Copy all the records word for word, apart from any pictures.

Before-and-after object lists:

___

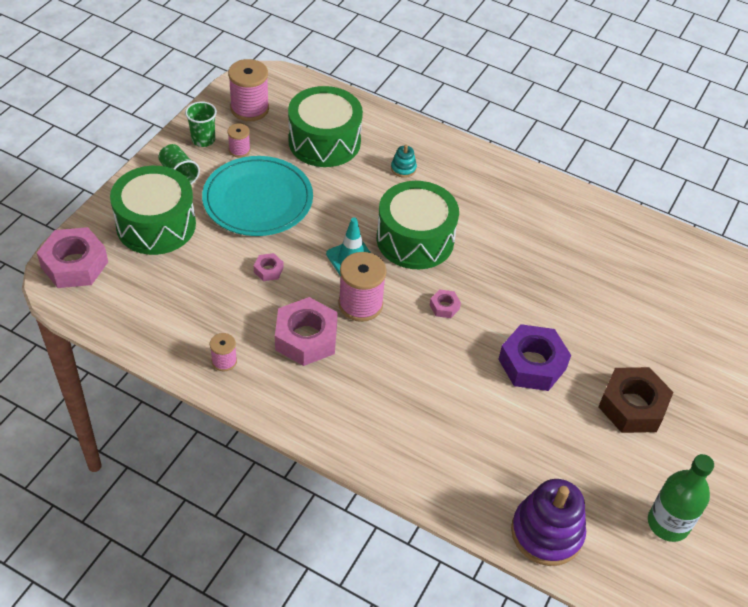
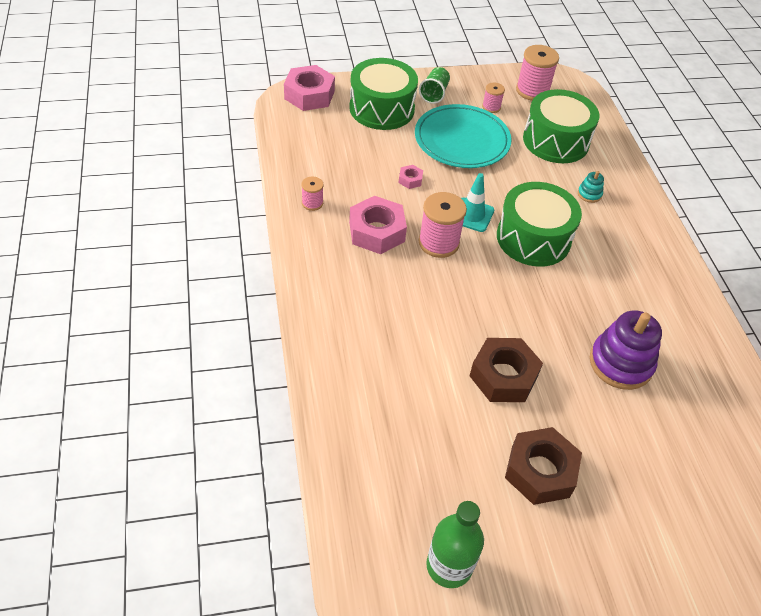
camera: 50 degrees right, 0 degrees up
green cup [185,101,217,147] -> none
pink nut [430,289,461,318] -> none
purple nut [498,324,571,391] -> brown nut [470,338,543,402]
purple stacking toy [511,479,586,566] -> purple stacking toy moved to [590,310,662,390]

___

**Response area**
camera: 50 degrees right, 0 degrees up
green cup [185,101,217,147] -> none
pink nut [430,289,461,318] -> none
purple nut [498,324,571,391] -> brown nut [470,338,543,402]
purple stacking toy [511,479,586,566] -> purple stacking toy moved to [590,310,662,390]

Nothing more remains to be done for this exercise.